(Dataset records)
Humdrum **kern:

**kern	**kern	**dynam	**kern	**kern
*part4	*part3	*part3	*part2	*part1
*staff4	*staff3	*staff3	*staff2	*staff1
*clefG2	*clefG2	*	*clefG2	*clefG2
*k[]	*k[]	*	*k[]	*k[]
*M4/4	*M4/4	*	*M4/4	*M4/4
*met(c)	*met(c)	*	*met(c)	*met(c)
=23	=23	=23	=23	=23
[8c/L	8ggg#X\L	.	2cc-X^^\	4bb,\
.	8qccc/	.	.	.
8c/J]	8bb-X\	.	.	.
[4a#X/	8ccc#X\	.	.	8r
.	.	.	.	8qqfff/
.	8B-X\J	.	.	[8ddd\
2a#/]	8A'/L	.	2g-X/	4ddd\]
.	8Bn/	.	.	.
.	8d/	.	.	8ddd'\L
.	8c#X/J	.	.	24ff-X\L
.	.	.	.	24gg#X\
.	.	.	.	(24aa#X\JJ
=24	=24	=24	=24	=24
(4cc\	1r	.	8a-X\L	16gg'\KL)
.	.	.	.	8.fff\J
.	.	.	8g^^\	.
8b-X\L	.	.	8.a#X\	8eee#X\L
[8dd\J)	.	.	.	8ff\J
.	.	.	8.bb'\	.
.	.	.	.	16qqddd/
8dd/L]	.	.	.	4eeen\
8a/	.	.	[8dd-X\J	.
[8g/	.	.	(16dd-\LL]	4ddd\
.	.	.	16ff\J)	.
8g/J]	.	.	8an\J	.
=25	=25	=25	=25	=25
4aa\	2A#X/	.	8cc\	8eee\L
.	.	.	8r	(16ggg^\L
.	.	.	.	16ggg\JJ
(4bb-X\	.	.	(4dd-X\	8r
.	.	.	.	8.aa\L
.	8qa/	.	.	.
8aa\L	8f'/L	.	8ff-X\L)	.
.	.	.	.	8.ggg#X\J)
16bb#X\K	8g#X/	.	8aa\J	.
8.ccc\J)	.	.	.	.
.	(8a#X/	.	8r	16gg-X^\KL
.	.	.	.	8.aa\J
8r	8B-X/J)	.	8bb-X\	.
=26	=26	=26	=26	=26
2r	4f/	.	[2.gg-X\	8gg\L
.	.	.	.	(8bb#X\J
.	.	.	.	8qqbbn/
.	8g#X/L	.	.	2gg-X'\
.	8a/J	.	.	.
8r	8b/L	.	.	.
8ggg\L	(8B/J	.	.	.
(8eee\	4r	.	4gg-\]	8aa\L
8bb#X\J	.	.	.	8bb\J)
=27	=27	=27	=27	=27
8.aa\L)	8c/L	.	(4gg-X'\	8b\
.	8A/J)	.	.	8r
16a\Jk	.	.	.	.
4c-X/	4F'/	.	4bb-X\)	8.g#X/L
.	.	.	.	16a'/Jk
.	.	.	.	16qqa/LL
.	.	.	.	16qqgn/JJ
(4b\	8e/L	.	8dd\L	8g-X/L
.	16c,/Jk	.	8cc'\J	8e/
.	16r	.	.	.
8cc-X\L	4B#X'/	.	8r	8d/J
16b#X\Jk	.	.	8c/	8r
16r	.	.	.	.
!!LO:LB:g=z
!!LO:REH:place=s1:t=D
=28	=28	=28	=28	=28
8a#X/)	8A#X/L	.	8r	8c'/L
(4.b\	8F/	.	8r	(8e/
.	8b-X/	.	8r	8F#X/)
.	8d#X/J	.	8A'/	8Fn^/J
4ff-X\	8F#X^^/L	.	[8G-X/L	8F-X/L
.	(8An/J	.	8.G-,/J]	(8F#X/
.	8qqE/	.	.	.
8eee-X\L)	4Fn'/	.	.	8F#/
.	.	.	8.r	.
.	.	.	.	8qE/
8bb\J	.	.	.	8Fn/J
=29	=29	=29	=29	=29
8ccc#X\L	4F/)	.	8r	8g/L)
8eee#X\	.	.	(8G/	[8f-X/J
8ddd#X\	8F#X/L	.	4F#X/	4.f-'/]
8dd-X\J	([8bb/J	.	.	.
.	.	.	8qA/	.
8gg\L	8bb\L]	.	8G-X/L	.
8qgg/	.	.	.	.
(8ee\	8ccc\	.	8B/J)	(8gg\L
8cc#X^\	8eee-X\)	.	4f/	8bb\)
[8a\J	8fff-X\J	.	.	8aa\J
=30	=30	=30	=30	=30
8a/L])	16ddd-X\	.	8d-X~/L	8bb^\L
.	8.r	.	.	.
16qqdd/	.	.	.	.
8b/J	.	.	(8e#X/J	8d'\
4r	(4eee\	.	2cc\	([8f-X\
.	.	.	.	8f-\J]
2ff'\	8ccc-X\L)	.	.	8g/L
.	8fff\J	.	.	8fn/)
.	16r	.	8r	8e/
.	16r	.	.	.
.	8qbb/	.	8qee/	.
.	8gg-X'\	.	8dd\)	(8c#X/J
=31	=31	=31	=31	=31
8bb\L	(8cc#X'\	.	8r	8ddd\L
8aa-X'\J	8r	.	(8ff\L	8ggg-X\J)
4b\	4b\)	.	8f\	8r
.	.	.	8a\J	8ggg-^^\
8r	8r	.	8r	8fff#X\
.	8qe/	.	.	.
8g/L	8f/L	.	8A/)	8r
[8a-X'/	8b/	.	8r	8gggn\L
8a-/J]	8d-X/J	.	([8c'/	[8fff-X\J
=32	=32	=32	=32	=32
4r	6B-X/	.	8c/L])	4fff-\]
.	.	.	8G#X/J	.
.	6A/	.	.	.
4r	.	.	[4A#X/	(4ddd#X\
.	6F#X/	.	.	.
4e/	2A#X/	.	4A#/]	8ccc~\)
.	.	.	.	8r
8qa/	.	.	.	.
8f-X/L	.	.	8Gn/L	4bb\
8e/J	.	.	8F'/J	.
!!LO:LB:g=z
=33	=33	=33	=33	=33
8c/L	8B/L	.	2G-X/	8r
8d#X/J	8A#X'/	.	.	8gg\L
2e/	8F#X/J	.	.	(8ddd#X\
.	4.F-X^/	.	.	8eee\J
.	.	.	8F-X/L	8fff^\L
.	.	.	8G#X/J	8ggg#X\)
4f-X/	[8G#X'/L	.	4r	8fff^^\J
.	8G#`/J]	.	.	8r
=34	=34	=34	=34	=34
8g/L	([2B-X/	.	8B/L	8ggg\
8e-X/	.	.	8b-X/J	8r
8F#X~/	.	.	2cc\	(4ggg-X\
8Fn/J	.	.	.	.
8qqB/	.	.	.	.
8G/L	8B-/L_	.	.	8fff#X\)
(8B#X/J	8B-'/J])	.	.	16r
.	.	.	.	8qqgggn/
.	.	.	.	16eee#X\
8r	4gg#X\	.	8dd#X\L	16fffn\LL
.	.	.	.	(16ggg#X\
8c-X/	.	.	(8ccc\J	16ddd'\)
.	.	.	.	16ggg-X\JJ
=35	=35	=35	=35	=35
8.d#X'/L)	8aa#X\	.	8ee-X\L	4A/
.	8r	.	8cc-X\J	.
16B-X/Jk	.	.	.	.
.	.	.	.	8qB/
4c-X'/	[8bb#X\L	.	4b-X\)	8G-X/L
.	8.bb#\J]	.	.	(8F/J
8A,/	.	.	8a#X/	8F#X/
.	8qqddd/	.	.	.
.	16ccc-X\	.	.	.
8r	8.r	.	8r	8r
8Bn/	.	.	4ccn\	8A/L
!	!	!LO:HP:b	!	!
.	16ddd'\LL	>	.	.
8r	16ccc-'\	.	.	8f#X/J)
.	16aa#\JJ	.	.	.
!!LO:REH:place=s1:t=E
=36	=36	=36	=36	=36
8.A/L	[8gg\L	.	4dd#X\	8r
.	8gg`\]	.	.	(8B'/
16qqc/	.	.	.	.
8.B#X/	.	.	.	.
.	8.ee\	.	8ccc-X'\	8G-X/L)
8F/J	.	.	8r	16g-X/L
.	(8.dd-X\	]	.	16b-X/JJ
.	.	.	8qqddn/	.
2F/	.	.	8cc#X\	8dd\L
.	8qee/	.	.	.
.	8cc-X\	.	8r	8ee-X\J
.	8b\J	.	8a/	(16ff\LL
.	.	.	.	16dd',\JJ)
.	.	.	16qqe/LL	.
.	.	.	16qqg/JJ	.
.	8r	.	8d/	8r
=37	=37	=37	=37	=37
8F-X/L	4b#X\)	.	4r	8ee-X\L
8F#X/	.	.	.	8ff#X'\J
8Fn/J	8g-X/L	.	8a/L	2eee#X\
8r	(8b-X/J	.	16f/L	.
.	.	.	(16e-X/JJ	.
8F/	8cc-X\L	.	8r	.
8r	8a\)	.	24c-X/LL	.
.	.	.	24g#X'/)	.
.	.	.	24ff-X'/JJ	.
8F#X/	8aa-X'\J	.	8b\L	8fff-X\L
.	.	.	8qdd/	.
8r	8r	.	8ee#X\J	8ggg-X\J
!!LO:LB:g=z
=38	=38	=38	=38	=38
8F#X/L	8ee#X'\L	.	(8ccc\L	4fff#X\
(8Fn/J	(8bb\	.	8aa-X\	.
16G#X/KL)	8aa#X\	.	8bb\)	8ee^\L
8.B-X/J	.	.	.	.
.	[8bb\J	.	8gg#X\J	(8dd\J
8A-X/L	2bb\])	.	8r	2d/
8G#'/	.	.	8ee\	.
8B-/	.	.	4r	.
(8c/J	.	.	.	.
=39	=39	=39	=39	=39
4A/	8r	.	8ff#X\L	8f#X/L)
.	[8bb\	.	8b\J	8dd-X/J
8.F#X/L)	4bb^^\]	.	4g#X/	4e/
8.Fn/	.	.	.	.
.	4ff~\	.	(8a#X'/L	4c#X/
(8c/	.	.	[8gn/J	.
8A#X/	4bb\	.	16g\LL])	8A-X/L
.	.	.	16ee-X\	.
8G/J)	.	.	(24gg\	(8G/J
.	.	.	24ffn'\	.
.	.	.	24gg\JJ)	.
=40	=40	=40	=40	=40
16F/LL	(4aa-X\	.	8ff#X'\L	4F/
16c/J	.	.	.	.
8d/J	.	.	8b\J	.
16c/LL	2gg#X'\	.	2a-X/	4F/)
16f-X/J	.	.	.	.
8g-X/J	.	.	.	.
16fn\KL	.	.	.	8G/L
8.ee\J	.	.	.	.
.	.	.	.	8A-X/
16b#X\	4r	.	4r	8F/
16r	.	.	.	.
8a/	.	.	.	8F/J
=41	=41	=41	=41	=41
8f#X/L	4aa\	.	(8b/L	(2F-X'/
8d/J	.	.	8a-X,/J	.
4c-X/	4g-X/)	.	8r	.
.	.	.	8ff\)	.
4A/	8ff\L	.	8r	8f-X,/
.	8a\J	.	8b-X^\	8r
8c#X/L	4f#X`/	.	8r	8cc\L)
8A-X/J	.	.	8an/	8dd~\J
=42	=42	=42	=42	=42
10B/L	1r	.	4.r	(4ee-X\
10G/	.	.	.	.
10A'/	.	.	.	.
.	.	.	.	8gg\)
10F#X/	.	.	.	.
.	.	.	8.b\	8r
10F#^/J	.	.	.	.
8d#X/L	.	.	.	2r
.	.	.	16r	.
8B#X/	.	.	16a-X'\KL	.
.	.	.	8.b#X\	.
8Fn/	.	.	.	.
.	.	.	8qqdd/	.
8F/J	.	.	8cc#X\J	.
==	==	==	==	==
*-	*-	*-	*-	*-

* WHAT IS BEING ASKED *
Find each line of the records above that contains the string "kern" and copy those lines. Treat uppercase and lowercase letters as different.

* REPLY *
Humdrum **kern:
**kern	**kern	**dynam	**kern	**kern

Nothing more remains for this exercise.